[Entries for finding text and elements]

+ + +

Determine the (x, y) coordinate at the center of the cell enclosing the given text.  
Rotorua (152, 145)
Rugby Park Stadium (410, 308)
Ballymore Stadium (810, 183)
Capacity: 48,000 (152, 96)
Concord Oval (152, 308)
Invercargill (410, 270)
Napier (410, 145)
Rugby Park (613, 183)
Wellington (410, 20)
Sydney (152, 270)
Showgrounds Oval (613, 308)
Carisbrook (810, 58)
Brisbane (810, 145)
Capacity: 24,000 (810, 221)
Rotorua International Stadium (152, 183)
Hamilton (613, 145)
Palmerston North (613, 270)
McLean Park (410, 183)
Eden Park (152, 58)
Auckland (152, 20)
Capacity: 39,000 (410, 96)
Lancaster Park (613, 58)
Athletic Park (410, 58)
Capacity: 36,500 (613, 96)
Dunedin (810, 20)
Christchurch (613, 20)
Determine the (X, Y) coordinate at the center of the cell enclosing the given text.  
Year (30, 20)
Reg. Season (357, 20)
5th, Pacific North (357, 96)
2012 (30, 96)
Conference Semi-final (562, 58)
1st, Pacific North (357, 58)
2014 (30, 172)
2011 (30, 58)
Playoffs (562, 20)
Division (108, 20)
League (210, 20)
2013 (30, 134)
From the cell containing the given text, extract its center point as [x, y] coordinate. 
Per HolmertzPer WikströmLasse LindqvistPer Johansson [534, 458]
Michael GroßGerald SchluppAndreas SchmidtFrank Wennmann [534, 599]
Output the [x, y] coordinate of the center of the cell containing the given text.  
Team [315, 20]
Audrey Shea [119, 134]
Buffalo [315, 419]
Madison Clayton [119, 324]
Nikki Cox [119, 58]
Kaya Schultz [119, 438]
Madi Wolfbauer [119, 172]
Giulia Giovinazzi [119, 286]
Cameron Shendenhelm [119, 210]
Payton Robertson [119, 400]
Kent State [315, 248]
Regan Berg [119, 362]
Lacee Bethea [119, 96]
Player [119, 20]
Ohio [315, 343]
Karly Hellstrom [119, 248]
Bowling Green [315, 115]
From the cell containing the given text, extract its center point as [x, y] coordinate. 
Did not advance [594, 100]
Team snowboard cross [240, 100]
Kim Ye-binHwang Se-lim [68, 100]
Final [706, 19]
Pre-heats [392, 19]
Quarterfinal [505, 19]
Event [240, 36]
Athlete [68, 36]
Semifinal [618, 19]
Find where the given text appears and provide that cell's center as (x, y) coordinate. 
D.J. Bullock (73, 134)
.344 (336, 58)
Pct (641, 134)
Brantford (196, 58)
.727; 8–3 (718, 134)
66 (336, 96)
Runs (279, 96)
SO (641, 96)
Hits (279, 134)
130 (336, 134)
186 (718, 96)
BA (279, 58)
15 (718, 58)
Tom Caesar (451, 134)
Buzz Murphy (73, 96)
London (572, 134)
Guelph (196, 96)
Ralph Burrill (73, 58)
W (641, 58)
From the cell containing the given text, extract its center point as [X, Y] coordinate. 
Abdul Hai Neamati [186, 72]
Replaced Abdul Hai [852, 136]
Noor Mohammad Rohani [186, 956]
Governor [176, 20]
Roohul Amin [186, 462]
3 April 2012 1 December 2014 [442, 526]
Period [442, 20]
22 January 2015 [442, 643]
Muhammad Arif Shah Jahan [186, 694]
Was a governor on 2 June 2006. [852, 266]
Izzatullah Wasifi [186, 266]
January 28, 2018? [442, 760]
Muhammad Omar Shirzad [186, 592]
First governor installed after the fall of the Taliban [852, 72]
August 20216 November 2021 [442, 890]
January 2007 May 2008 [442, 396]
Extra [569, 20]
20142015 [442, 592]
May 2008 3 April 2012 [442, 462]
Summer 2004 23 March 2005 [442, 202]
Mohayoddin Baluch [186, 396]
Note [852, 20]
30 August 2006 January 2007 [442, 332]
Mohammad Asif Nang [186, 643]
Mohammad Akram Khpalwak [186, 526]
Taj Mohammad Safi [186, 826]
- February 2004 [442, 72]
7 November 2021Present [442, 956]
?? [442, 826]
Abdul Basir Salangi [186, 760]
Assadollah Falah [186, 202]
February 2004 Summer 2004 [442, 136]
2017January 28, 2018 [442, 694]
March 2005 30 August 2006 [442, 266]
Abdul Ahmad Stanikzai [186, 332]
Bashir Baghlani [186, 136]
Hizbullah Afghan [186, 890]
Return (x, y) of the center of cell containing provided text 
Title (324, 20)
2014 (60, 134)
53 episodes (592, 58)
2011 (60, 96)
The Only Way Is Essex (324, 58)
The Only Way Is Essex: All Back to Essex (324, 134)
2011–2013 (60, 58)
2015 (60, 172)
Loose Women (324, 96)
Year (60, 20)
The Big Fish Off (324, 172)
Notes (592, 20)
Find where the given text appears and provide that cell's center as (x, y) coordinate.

+ + +

• _REQUIREMENTS_: Reproduce the material word for word, from its first line through the line containing "Lancaster Park (613, 58)", including that line.

• _EXERCISE ANSWER_:
Determine the (x, y) coordinate at the center of the cell enclosing the given text.  
Rotorua (152, 145)
Rugby Park Stadium (410, 308)
Ballymore Stadium (810, 183)
Capacity: 48,000 (152, 96)
Concord Oval (152, 308)
Invercargill (410, 270)
Napier (410, 145)
Rugby Park (613, 183)
Wellington (410, 20)
Sydney (152, 270)
Showgrounds Oval (613, 308)
Carisbrook (810, 58)
Brisbane (810, 145)
Capacity: 24,000 (810, 221)
Rotorua International Stadium (152, 183)
Hamilton (613, 145)
Palmerston North (613, 270)
McLean Park (410, 183)
Eden Park (152, 58)
Auckland (152, 20)
Capacity: 39,000 (410, 96)
Lancaster Park (613, 58)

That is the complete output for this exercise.